→ **WHAT YOU ARE ASKED TO DO**:
For each line below that contains the string "tertiary", copy that line.

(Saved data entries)
★ ★ ★ ★ ★ ★ ★

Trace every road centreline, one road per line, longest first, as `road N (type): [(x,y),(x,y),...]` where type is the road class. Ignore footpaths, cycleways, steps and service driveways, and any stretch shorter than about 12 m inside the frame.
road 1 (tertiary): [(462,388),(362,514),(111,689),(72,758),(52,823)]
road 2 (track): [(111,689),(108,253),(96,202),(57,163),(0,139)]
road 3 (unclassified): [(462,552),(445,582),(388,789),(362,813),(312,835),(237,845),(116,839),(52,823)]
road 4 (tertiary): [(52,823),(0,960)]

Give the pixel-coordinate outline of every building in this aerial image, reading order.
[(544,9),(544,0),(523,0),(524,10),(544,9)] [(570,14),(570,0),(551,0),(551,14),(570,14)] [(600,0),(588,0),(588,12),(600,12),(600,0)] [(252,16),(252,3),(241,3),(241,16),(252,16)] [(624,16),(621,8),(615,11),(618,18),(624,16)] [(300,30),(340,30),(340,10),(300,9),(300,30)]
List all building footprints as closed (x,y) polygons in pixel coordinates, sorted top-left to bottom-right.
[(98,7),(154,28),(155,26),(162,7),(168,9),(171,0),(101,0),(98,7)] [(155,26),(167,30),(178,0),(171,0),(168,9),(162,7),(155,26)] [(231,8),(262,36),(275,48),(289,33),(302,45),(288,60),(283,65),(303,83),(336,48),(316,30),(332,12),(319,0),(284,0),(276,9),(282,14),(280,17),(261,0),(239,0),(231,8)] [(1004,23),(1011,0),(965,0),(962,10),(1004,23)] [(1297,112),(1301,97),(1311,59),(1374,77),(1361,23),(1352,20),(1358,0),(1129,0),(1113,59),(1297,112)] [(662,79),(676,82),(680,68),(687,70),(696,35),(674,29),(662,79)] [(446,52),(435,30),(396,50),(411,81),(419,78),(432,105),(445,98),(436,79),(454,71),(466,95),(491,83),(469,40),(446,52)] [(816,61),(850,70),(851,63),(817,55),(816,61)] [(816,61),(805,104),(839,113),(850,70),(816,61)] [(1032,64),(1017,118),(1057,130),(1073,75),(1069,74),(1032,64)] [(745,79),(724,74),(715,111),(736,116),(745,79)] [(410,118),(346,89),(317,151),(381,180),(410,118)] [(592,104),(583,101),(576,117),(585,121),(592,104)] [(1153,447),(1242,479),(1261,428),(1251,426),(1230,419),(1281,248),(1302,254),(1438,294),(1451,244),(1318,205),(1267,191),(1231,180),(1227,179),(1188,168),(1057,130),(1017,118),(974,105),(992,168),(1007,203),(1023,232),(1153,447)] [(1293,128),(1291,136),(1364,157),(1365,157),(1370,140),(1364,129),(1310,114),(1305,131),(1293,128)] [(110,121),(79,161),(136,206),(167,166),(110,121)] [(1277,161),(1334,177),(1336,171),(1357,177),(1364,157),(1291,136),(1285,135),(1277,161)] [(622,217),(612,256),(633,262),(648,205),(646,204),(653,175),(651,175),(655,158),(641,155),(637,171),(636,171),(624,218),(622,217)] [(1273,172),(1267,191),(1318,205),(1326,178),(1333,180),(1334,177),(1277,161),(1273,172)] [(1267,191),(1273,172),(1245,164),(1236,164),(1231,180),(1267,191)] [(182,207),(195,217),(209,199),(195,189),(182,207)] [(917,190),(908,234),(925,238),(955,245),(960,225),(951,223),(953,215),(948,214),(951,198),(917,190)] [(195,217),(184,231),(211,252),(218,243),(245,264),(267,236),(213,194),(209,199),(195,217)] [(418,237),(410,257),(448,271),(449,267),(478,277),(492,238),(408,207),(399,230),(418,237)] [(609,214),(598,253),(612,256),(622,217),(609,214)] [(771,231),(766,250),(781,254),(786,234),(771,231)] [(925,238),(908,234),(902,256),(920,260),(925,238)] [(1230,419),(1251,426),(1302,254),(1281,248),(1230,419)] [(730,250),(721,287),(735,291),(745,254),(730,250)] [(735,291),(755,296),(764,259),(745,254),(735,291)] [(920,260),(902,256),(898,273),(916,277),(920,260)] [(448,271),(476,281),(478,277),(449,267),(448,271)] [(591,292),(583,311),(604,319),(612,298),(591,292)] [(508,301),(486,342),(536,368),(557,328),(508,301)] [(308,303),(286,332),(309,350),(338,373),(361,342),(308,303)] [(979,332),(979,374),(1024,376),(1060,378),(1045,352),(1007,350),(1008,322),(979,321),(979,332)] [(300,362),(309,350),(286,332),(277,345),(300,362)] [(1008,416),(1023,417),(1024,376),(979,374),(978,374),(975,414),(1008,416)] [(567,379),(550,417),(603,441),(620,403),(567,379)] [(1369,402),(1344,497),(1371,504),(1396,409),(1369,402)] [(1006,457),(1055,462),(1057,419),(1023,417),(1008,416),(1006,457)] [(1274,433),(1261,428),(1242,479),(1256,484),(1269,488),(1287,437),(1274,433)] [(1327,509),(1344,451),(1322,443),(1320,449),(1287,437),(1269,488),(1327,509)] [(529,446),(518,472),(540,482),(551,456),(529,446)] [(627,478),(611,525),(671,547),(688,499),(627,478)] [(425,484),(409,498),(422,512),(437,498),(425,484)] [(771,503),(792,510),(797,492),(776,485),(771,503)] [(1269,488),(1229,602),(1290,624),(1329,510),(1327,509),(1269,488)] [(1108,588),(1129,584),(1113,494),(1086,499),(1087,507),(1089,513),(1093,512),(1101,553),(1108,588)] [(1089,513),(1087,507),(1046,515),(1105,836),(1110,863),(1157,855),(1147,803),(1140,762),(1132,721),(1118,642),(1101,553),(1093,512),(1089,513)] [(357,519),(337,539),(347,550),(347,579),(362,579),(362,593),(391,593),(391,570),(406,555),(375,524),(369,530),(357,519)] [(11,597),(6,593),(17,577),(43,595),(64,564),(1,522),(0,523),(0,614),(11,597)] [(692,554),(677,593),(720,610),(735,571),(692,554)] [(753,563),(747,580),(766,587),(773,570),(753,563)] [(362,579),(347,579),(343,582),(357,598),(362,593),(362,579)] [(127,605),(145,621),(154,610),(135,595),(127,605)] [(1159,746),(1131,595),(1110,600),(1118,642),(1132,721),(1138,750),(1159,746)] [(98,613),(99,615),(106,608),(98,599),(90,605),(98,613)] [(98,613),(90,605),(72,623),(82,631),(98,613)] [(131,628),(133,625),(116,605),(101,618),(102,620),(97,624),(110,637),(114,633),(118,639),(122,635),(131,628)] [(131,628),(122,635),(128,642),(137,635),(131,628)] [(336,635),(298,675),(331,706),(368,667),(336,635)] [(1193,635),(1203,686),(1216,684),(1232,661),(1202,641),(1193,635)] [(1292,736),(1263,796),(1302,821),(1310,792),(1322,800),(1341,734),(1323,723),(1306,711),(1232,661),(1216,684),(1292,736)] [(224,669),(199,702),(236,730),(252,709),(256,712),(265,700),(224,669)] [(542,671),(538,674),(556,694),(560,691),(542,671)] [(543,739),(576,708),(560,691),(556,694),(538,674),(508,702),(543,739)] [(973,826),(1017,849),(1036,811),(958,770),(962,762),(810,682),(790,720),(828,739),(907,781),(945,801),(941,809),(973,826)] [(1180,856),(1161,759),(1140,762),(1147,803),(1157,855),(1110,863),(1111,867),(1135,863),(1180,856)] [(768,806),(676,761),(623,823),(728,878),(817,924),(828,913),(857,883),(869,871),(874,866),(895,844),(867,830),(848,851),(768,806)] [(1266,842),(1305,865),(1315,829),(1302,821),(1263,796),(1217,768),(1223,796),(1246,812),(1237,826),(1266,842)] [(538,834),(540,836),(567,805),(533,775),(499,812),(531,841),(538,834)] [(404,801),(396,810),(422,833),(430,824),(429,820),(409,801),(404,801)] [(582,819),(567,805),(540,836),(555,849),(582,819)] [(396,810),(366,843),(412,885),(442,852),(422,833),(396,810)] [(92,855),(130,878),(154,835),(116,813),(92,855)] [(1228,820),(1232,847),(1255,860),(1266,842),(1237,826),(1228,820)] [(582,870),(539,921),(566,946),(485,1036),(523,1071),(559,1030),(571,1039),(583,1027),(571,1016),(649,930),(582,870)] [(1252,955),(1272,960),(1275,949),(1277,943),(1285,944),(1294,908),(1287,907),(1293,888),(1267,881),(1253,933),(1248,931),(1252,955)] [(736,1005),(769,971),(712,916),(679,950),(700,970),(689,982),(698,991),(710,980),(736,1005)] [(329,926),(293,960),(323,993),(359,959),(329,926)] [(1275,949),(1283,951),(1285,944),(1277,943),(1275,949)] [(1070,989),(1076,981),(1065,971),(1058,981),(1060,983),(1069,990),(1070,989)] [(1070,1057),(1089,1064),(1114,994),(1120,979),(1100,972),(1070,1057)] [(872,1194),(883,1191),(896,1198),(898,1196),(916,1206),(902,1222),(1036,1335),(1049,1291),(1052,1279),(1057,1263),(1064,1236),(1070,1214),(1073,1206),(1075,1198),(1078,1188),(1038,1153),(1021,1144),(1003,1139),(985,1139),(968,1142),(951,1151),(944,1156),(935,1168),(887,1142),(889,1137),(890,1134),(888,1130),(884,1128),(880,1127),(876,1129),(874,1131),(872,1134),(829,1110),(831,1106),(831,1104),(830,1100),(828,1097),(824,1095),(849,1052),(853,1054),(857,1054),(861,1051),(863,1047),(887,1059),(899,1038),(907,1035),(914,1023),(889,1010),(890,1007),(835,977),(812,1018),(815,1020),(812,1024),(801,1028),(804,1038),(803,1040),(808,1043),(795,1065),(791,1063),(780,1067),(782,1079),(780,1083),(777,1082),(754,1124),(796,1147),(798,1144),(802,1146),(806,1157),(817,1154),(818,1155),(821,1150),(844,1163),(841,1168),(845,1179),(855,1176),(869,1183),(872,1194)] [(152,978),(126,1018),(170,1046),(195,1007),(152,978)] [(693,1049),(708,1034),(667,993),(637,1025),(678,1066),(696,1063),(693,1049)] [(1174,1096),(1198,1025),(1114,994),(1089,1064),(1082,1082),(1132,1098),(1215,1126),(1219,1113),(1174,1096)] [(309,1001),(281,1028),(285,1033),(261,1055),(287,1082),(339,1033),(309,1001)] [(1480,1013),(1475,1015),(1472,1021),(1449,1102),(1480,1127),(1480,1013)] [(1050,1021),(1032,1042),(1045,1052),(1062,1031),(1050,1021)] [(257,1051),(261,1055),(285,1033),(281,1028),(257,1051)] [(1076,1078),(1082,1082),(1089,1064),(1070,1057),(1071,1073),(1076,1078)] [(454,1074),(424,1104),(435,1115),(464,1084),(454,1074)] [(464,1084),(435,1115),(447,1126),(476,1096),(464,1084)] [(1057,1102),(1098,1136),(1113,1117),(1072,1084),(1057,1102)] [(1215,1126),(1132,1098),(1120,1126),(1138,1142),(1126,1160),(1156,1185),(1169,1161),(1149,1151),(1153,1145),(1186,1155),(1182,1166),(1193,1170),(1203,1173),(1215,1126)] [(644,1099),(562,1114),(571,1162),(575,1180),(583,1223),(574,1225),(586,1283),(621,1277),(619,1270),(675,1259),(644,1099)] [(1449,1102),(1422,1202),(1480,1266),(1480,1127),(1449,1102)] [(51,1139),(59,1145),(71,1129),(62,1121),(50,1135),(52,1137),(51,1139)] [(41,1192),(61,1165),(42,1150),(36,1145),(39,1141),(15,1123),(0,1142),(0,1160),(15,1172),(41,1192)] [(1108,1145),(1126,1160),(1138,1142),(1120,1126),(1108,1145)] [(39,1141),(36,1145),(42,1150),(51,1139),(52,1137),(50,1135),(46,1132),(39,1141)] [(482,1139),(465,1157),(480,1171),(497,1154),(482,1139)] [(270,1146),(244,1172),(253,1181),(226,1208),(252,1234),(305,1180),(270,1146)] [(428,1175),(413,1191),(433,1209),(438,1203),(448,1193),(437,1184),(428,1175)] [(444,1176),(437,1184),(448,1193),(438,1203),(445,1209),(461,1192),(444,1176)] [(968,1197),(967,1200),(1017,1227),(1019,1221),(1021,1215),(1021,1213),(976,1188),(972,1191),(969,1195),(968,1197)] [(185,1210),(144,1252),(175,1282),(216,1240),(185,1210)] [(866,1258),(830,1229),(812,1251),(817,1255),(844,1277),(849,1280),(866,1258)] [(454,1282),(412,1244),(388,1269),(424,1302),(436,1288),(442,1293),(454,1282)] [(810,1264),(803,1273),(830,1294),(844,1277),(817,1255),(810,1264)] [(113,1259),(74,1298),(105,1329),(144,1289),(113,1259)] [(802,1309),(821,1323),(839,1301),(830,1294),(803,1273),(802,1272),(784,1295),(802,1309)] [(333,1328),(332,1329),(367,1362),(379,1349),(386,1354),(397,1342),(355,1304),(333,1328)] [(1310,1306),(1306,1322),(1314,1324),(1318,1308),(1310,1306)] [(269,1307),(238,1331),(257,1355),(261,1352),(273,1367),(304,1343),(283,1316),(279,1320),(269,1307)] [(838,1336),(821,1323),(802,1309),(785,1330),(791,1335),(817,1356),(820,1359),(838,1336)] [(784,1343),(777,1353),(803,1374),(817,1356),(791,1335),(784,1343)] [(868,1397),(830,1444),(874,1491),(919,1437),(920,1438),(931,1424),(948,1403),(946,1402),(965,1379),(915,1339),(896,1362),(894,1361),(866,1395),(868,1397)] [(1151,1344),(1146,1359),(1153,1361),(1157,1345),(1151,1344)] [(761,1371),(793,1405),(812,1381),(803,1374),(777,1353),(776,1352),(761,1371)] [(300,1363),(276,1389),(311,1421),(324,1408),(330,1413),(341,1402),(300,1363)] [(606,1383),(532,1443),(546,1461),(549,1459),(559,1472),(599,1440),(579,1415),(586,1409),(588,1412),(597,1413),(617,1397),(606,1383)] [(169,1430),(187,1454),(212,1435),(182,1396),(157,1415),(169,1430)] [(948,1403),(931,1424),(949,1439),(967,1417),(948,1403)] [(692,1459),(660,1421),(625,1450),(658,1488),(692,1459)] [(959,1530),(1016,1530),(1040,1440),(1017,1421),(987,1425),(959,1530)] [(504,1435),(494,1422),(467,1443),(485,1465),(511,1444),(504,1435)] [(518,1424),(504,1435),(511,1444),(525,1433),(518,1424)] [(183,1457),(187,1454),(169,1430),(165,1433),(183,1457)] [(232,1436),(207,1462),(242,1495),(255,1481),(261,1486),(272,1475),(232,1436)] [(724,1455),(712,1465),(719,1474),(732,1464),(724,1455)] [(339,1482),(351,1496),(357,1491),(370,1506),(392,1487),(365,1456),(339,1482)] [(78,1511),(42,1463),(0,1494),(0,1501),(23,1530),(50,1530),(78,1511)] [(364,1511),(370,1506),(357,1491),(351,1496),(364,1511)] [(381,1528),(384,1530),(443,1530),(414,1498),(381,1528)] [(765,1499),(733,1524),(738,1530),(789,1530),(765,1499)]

★ ★ ★ ★ ★ ★ ★

→ **YOUR SOLUTION**:
road 1 (tertiary): [(462,388),(362,514),(111,689),(72,758),(52,823)]
road 4 (tertiary): [(52,823),(0,960)]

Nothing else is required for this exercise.